START Data shown

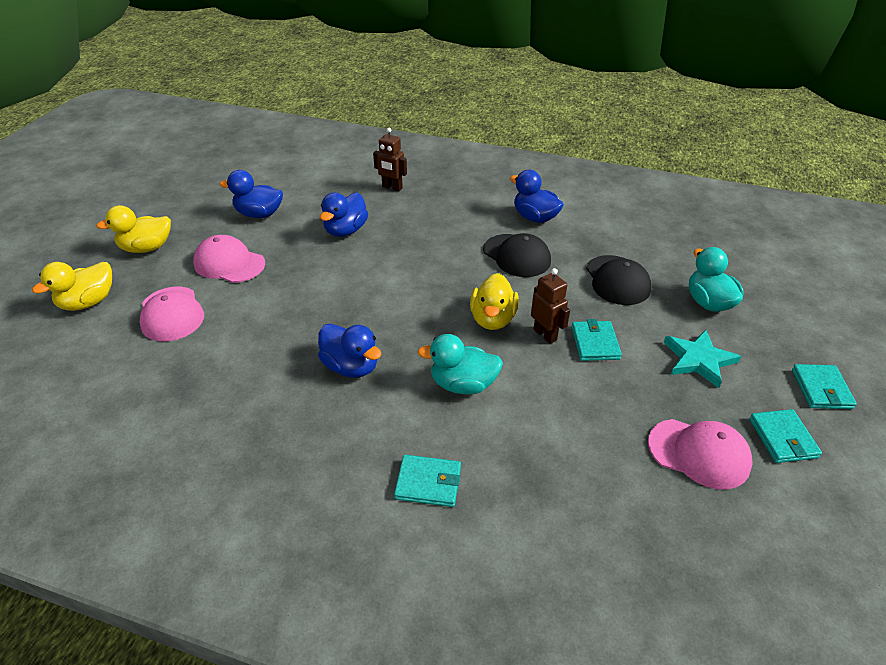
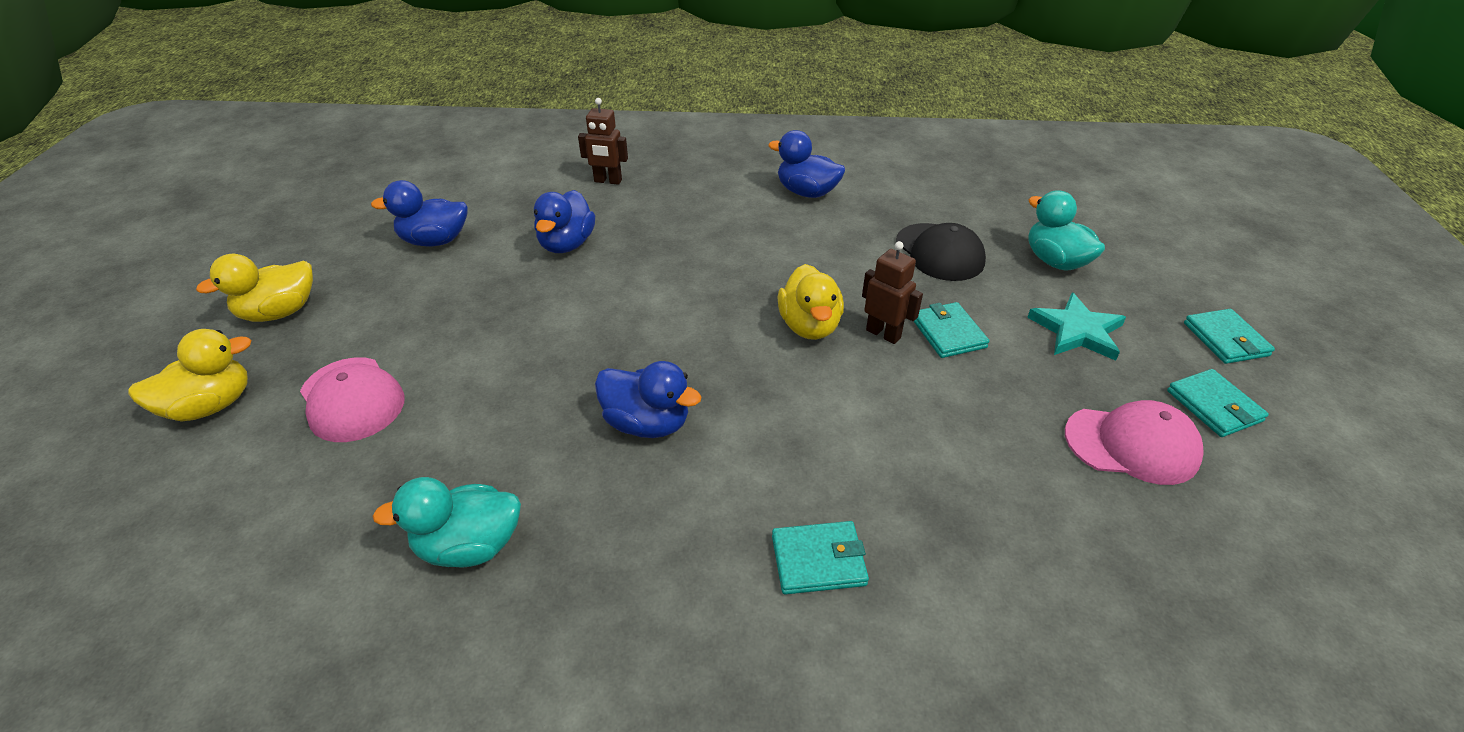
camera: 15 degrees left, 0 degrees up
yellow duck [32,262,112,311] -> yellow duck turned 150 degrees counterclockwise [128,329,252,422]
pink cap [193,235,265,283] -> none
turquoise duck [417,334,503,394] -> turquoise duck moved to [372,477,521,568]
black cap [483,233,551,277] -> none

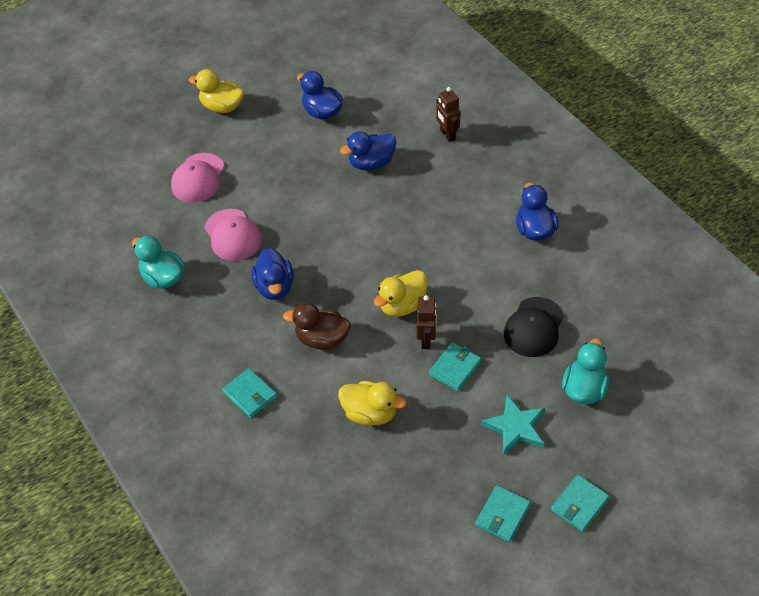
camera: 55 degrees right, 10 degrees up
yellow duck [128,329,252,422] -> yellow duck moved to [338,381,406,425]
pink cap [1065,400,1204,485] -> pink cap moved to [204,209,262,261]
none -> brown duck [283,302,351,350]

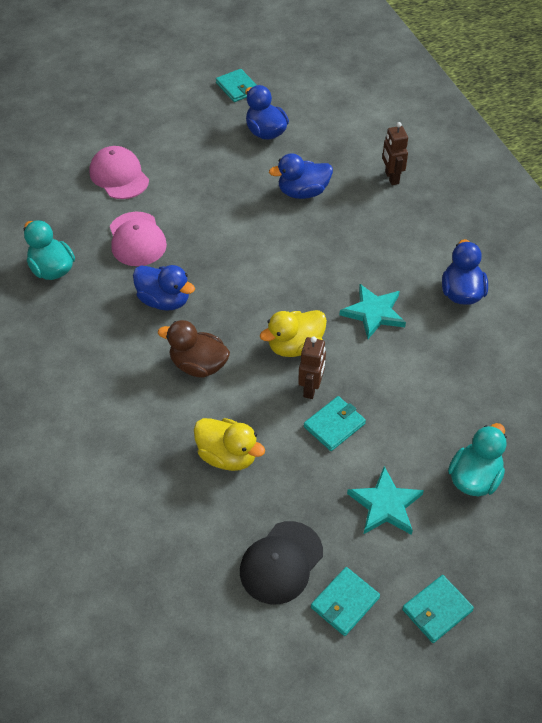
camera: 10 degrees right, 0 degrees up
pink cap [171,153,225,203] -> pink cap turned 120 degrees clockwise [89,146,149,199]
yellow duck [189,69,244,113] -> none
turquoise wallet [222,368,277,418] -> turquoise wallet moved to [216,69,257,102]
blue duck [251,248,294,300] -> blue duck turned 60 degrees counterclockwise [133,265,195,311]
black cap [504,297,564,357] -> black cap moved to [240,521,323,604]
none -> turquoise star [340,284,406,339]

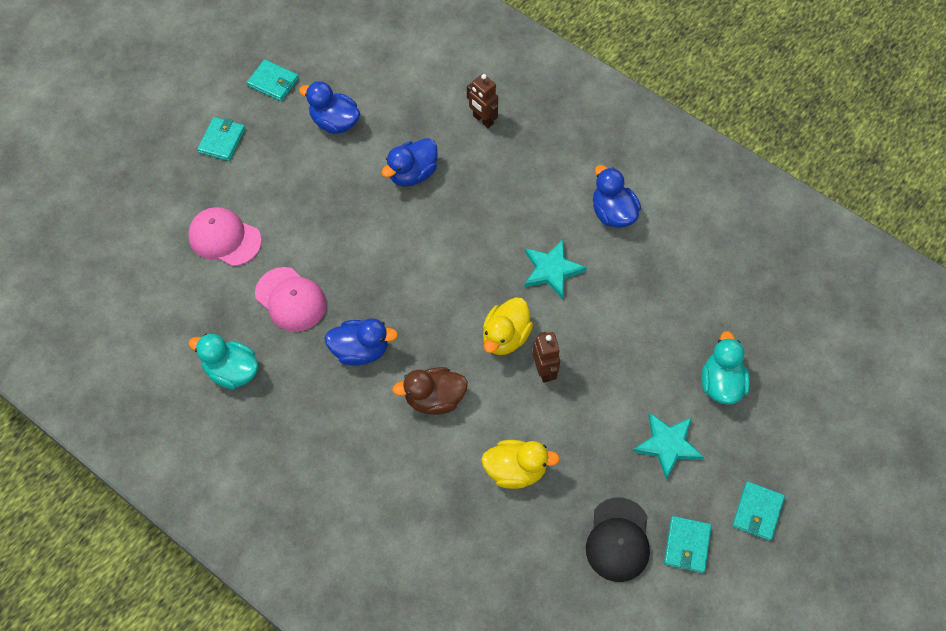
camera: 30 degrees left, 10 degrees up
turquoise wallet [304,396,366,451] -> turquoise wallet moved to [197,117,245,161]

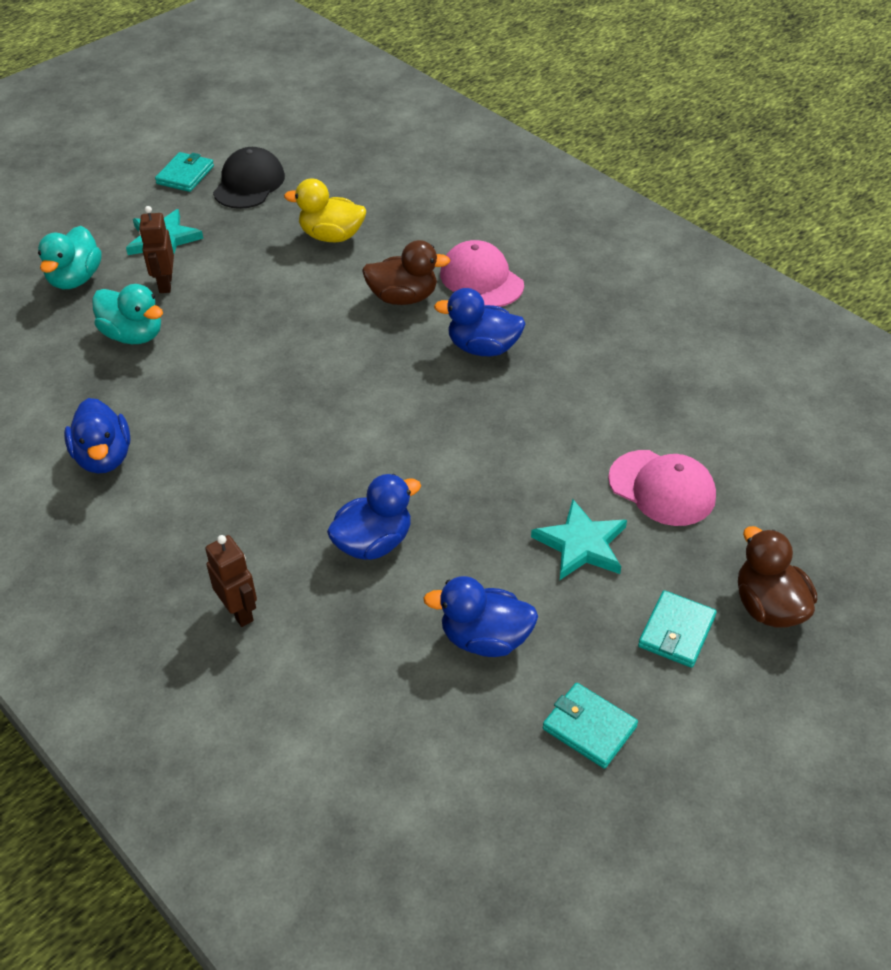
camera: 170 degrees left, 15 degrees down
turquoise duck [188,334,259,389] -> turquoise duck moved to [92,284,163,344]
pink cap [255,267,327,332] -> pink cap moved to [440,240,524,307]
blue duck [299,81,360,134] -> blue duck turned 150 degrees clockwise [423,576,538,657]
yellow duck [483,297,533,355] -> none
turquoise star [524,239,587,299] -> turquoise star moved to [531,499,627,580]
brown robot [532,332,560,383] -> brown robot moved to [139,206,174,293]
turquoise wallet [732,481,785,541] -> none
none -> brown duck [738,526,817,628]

END Data shown

Tally the lines of the material above that include the word "wallet", then state that tally alone.

● **Answer to this exercise**: 3